REQUIREMENTS
Give the lines of the entries as a JSON list of strings, one string per line, beginning at the first line and stopping after the line that contains "22: (229, 236)". Leave out blank lines and the pictures.

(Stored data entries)

____

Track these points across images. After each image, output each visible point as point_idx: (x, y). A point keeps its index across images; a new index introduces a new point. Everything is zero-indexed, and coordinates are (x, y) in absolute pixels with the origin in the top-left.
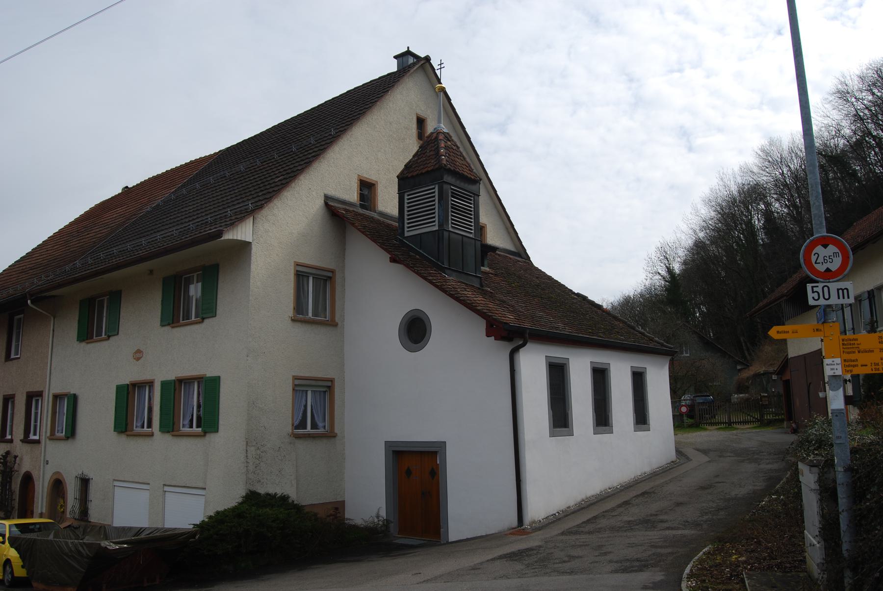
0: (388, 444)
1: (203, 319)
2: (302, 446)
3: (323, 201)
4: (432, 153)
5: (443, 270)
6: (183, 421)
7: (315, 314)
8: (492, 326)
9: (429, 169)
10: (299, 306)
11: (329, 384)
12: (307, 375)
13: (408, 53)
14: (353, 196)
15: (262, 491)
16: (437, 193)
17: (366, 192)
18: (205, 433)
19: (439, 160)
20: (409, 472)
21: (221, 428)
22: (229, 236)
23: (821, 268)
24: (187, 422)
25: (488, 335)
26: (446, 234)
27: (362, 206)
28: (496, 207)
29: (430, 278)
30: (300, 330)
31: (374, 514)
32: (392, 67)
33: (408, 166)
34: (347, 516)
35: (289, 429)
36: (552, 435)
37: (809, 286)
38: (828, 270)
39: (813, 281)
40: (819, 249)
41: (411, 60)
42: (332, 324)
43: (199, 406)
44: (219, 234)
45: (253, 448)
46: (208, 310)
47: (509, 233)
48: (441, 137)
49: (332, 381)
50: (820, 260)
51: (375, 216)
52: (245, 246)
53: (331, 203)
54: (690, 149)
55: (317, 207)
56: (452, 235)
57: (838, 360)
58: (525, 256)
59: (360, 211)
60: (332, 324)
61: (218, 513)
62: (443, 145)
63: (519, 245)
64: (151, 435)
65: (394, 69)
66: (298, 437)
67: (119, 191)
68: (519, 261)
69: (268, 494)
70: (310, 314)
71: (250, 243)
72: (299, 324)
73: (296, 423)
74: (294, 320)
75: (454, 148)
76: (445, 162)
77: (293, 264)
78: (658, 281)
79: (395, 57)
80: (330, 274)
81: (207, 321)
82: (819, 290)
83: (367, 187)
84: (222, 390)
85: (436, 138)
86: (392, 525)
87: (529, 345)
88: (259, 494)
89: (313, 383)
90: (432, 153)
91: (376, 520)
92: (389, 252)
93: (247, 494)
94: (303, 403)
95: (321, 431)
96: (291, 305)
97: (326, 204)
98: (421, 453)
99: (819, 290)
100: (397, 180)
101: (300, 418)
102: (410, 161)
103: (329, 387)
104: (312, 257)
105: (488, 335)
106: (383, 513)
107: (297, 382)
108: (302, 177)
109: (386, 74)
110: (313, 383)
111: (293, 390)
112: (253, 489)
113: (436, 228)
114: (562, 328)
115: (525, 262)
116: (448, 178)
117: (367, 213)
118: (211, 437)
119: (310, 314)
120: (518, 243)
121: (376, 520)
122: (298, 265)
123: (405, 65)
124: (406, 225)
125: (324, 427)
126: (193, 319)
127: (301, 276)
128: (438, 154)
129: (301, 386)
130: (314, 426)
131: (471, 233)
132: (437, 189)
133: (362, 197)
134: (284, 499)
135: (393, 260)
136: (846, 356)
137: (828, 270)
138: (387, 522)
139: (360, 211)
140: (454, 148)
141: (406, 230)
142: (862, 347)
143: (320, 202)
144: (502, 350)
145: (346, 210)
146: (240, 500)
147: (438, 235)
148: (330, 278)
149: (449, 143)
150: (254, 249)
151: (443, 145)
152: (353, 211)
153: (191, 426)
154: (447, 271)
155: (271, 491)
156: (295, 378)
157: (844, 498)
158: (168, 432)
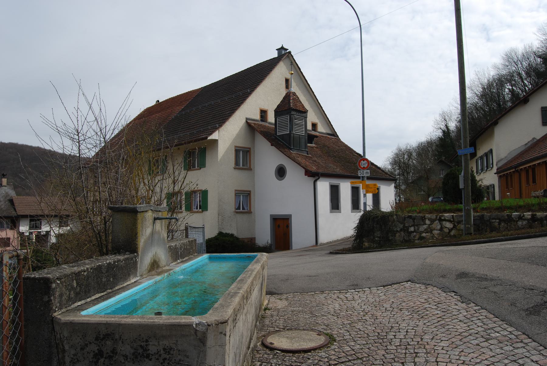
0: (271, 216)
1: (201, 168)
2: (239, 216)
3: (245, 121)
4: (287, 102)
5: (291, 149)
6: (194, 207)
7: (243, 165)
8: (307, 172)
9: (286, 109)
10: (237, 163)
11: (249, 193)
12: (240, 189)
13: (282, 48)
14: (258, 117)
15: (224, 232)
16: (289, 120)
17: (263, 114)
18: (203, 211)
19: (290, 105)
20: (279, 226)
21: (209, 209)
22: (209, 138)
23: (362, 166)
24: (195, 207)
25: (305, 175)
26: (292, 135)
27: (262, 121)
28: (322, 114)
29: (285, 153)
30: (237, 172)
31: (266, 242)
32: (275, 55)
33: (278, 106)
34: (256, 242)
35: (234, 210)
36: (331, 212)
37: (359, 171)
38: (364, 167)
39: (360, 170)
40: (362, 162)
41: (283, 52)
42: (250, 169)
43: (200, 201)
44: (207, 138)
45: (220, 216)
46: (202, 165)
47: (329, 125)
48: (291, 95)
49: (250, 191)
50: (362, 164)
51: (267, 125)
52: (215, 142)
53: (249, 121)
54: (488, 40)
55: (243, 123)
56: (295, 135)
57: (365, 190)
58: (337, 136)
59: (261, 123)
60: (250, 169)
61: (209, 239)
62: (292, 99)
63: (334, 131)
64: (182, 212)
65: (276, 56)
66: (237, 213)
67: (153, 103)
68: (332, 138)
69: (226, 233)
70: (241, 166)
71: (217, 140)
72: (237, 170)
73: (236, 207)
74: (235, 168)
75: (297, 98)
76: (292, 106)
77: (234, 147)
78: (439, 134)
79: (277, 50)
80: (249, 150)
81: (202, 169)
82: (361, 172)
83: (263, 113)
84: (208, 195)
85: (289, 95)
86: (273, 246)
87: (321, 179)
88: (223, 233)
89: (243, 192)
90: (287, 102)
91: (267, 244)
92: (270, 142)
93: (219, 233)
94: (239, 200)
95: (246, 210)
96: (234, 163)
97: (247, 121)
98: (283, 219)
99: (361, 172)
100: (274, 112)
101: (238, 205)
102: (279, 104)
103: (249, 194)
104: (241, 144)
105: (305, 175)
106: (269, 242)
107: (236, 192)
108: (237, 112)
109: (273, 58)
110: (243, 192)
111: (235, 195)
112: (221, 231)
113: (288, 132)
114: (338, 171)
115: (336, 139)
116: (293, 113)
117: (263, 123)
118: (205, 213)
119: (241, 166)
120: (333, 130)
121: (267, 244)
122: (236, 147)
123: (281, 55)
124: (278, 131)
125: (247, 209)
126: (196, 168)
127: (237, 151)
128: (289, 102)
129: (238, 193)
130: (243, 209)
131: (303, 133)
132: (289, 117)
133: (262, 116)
134: (232, 235)
135: (272, 145)
136: (367, 189)
137: (364, 167)
138: (271, 245)
139: (261, 123)
140: (297, 98)
141: (278, 132)
142: (370, 187)
143: (244, 121)
144: (311, 180)
145: (254, 124)
146: (216, 235)
147: (289, 135)
148: (249, 151)
149: (295, 97)
150: (220, 142)
151: (292, 99)
152: (258, 124)
153: (197, 209)
154: (293, 150)
155: (228, 232)
156: (236, 190)
157: (174, 189)
158: (188, 211)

____

FINISHED TASK
[
  "Track these points across images. After each image, output each visible point as point_idx: (x, y). A point keeps its index across images; a new index introduces a new point. Everything is zero-indexed, and coordinates are (x, y) in absolute pixels with the origin in the top-left.",
  "0: (388, 444)",
  "1: (203, 319)",
  "2: (302, 446)",
  "3: (323, 201)",
  "4: (432, 153)",
  "5: (443, 270)",
  "6: (183, 421)",
  "7: (315, 314)",
  "8: (492, 326)",
  "9: (429, 169)",
  "10: (299, 306)",
  "11: (329, 384)",
  "12: (307, 375)",
  "13: (408, 53)",
  "14: (353, 196)",
  "15: (262, 491)",
  "16: (437, 193)",
  "17: (366, 192)",
  "18: (205, 433)",
  "19: (439, 160)",
  "20: (409, 472)",
  "21: (221, 428)",
  "22: (229, 236)"
]